PROVIDED MATERIAL:
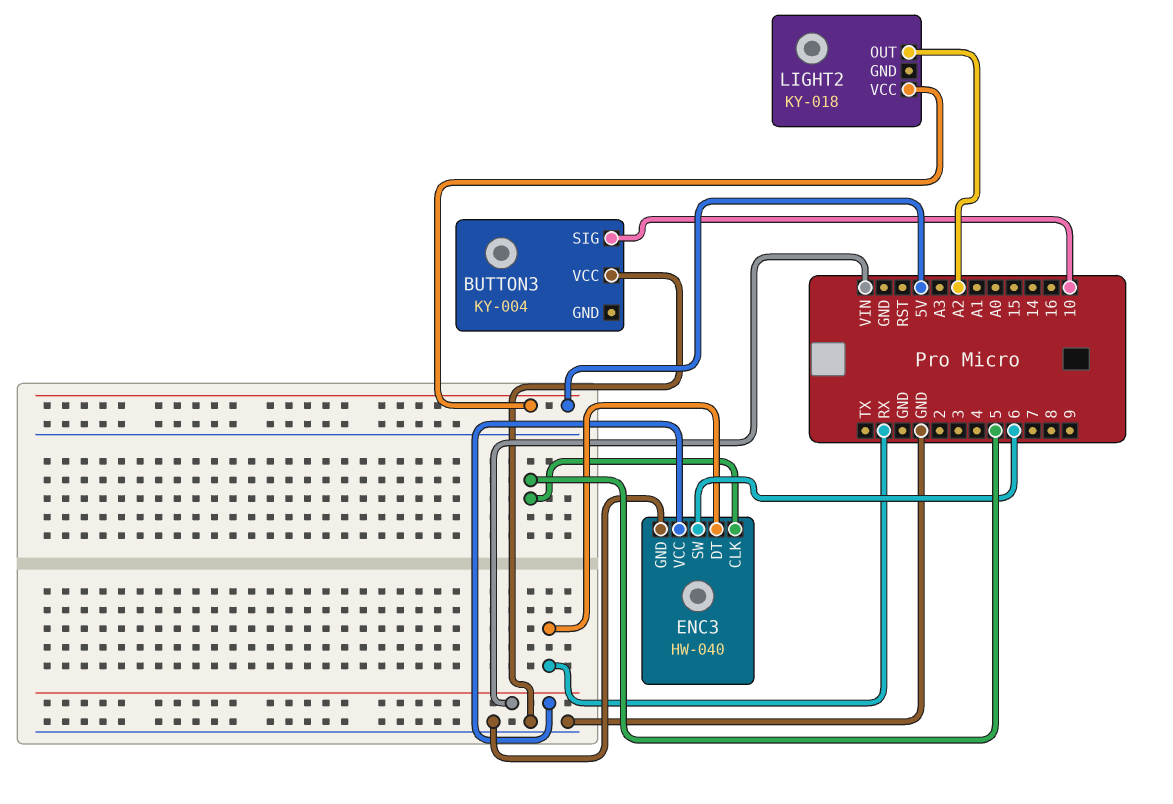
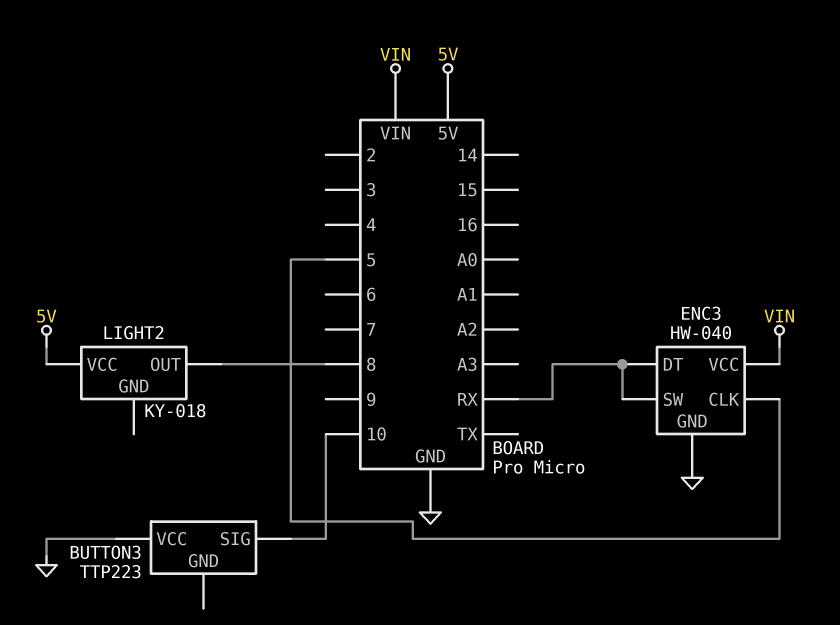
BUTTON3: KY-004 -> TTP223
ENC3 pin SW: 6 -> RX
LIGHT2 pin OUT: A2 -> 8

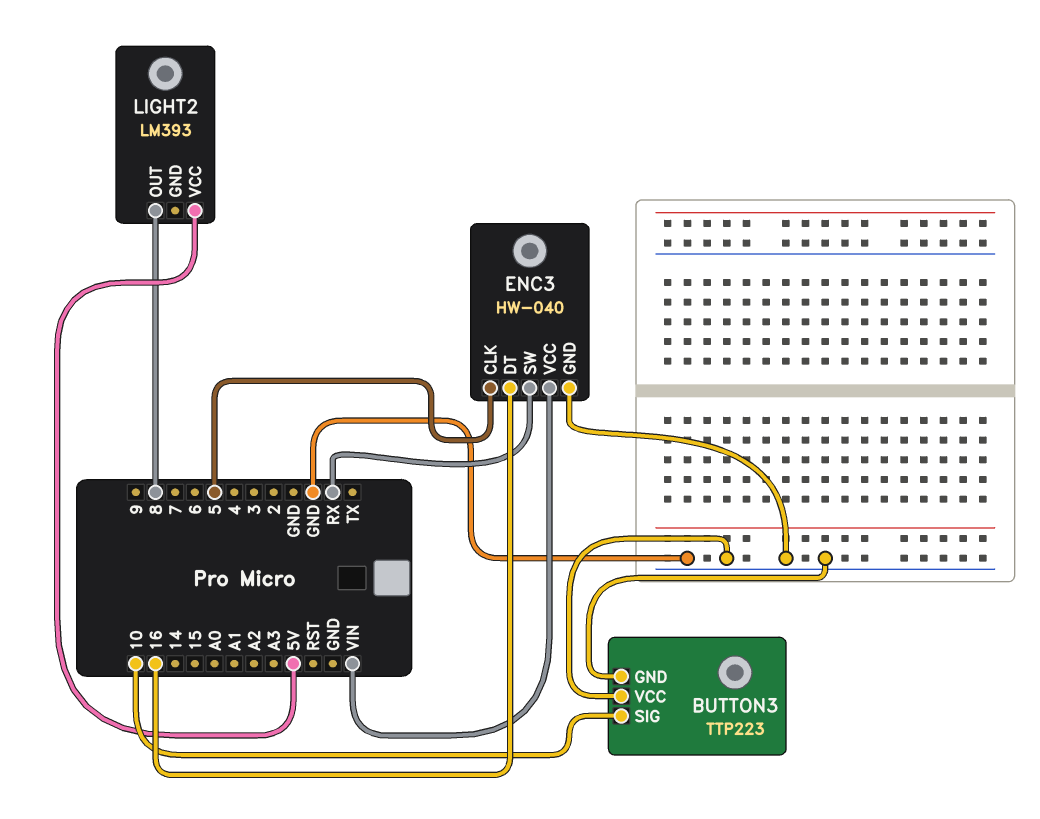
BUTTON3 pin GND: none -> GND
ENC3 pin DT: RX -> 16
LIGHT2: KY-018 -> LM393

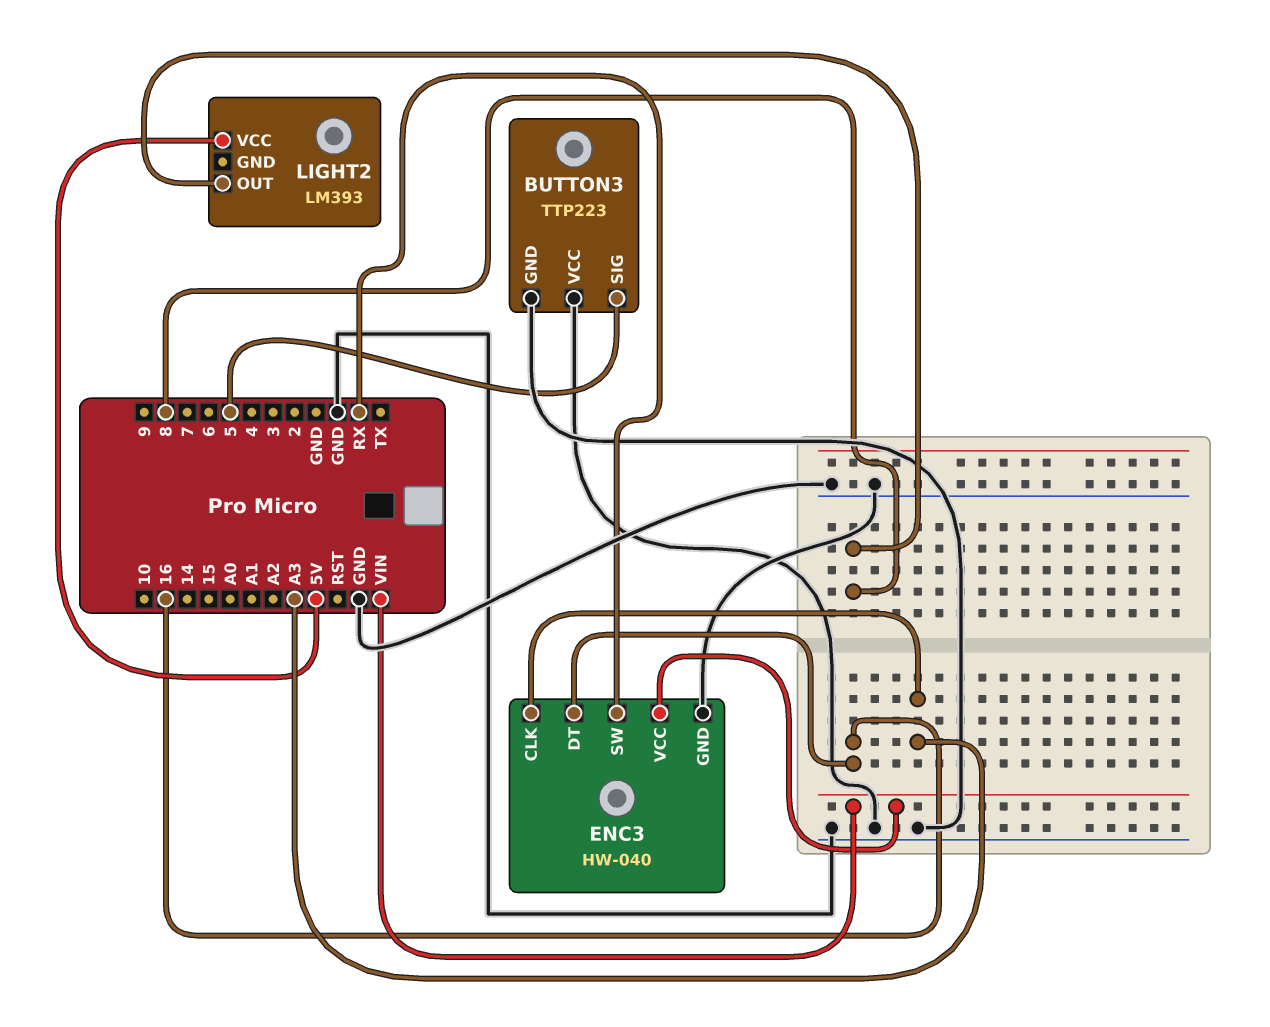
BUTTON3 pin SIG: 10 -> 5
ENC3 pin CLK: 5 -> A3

* * *

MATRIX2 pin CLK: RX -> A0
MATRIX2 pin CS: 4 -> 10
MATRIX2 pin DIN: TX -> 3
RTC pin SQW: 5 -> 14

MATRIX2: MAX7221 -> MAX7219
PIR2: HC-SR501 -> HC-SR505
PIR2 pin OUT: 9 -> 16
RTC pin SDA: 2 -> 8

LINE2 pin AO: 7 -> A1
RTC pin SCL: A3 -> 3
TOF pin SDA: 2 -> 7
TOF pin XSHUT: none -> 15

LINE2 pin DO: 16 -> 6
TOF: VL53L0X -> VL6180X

EXERCISE:
With the pictures omitted, copy the entries above exactly from the line containing "ENC3 pin DT: RX -> 16" through the line containing "ENC3 pin CLK: 5 -> A3", both lines included.

EXERCISE RESPONSE:
ENC3 pin DT: RX -> 16
LIGHT2: KY-018 -> LM393

BUTTON3 pin SIG: 10 -> 5
ENC3 pin CLK: 5 -> A3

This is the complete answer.